Work to complete
Without the pictures, copy all the entries below exactly.

Records from a dataset:
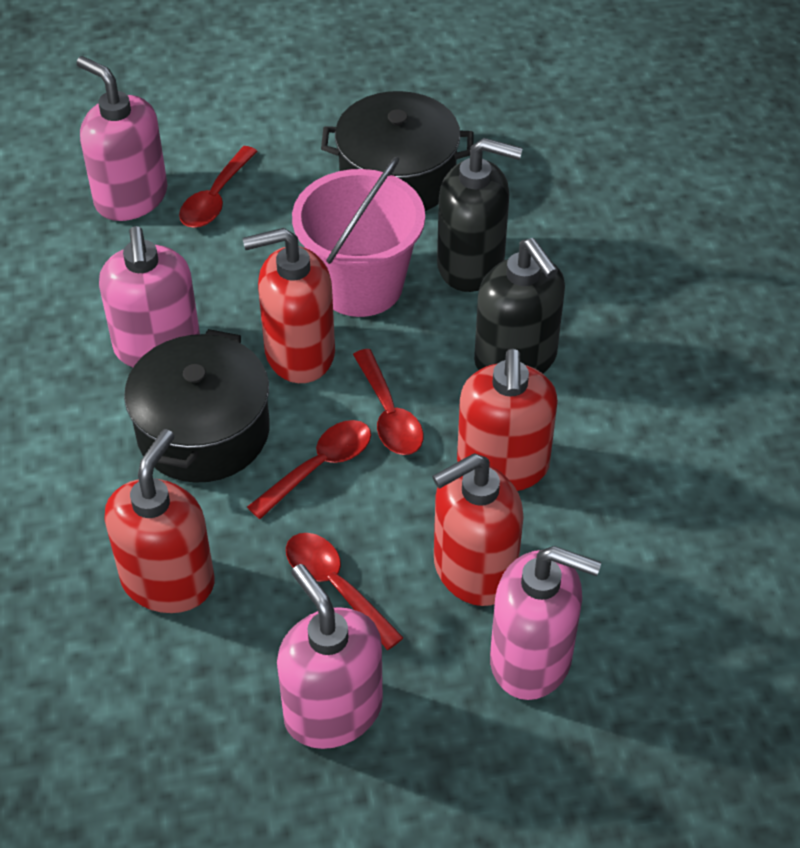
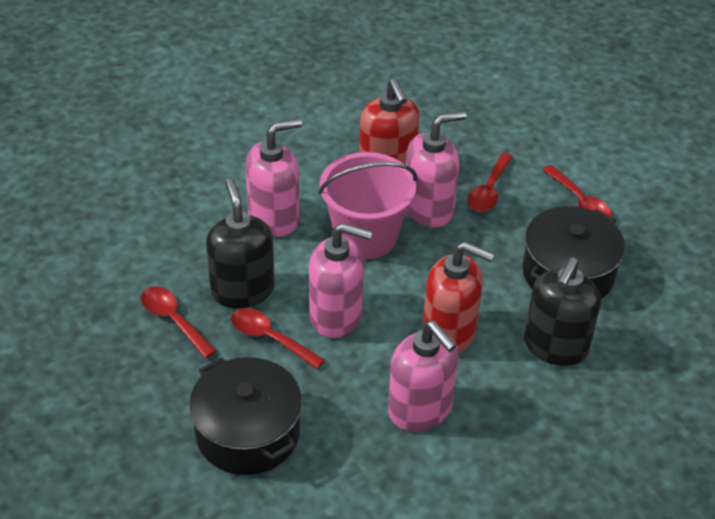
red soap dispenser: 4 -> 2

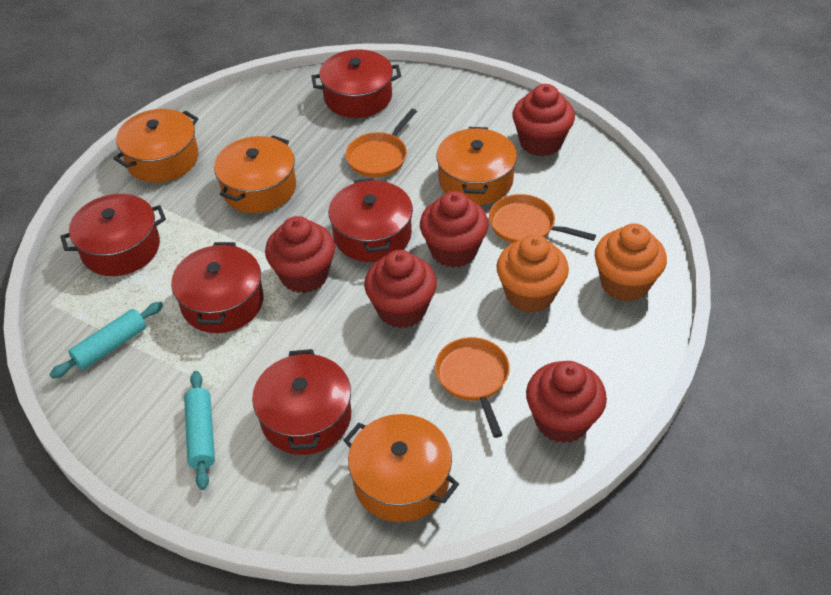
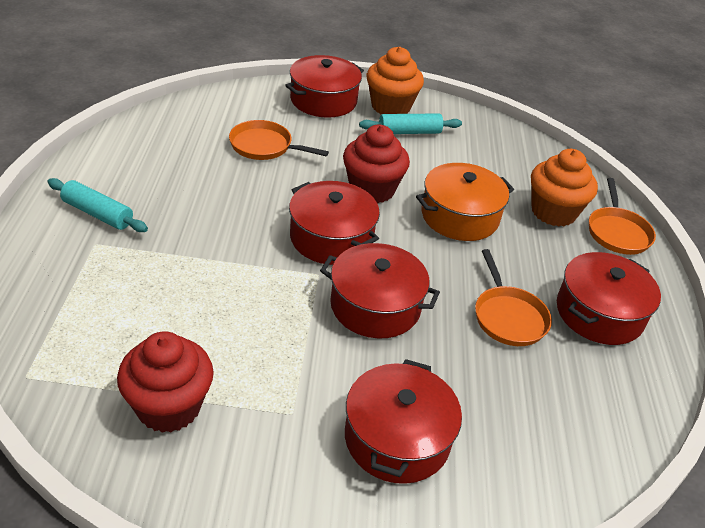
orange pot: 4 -> 1
red cupcake: 5 -> 2

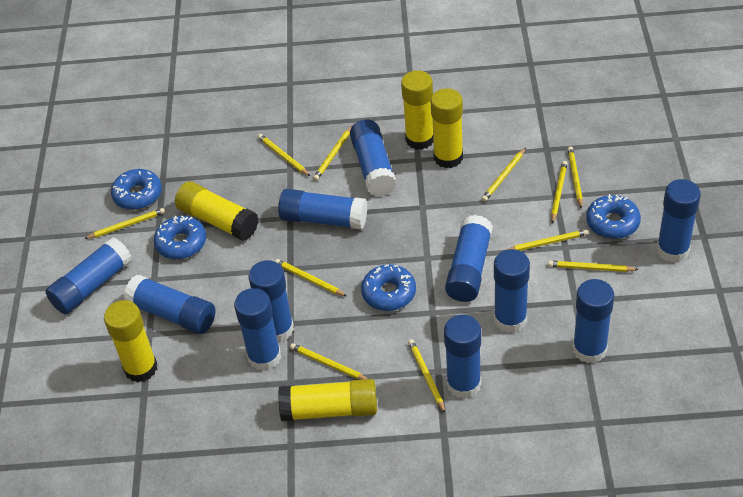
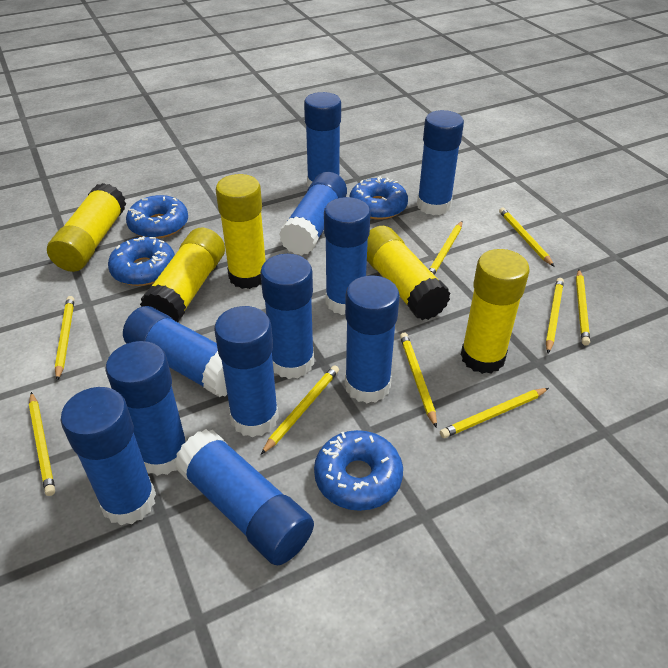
yellow pencil: 11 -> 9

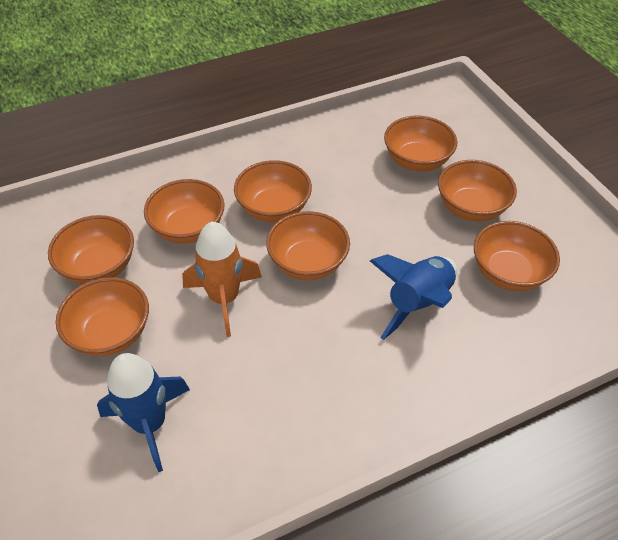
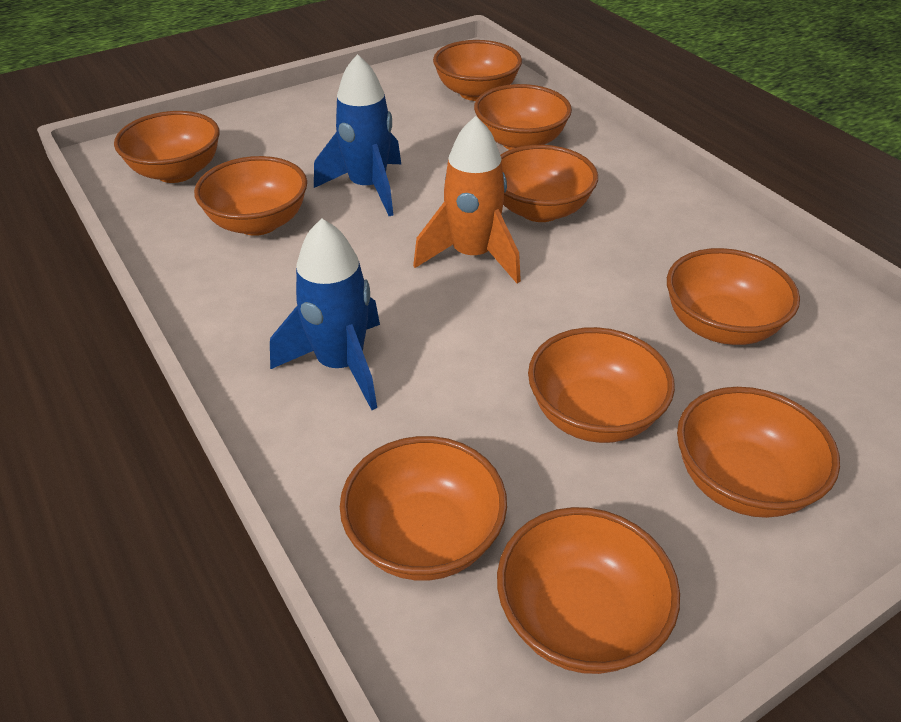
orange bowl: 8 -> 10

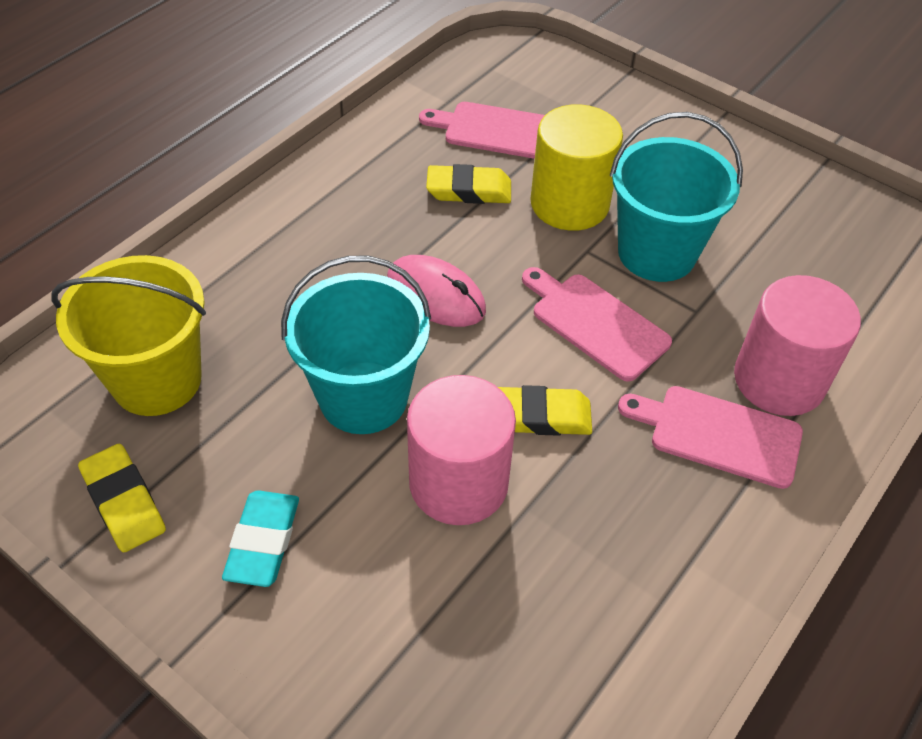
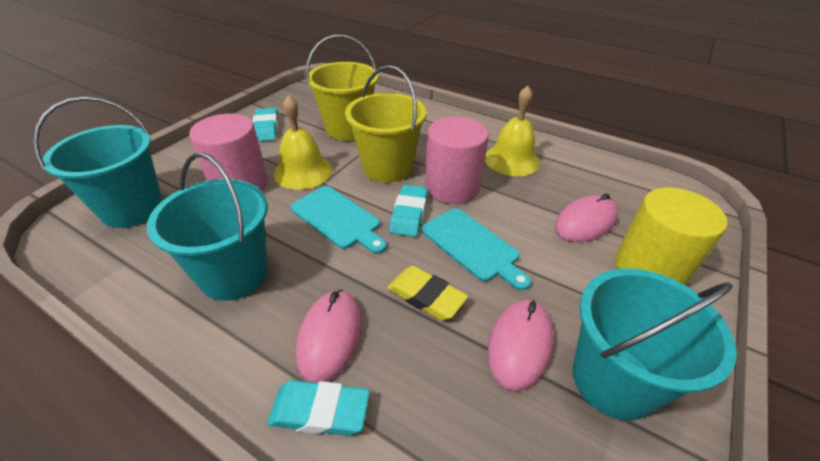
pink cutting board: 3 -> 0
pink mouse: 1 -> 3
turquoise bucket: 2 -> 3
turquoise cutting board: 0 -> 2
turquoise eraser: 1 -> 3
yellow bell: 0 -> 2
yellow bucket: 1 -> 2
yellow eraser: 3 -> 1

Task result
red soap dispenser: 4 -> 2

orange pot: 4 -> 1
red cupcake: 5 -> 2

yellow pencil: 11 -> 9

orange bowl: 8 -> 10

pink cutting board: 3 -> 0
pink mouse: 1 -> 3
turquoise bucket: 2 -> 3
turquoise cutting board: 0 -> 2
turquoise eraser: 1 -> 3
yellow bell: 0 -> 2
yellow bucket: 1 -> 2
yellow eraser: 3 -> 1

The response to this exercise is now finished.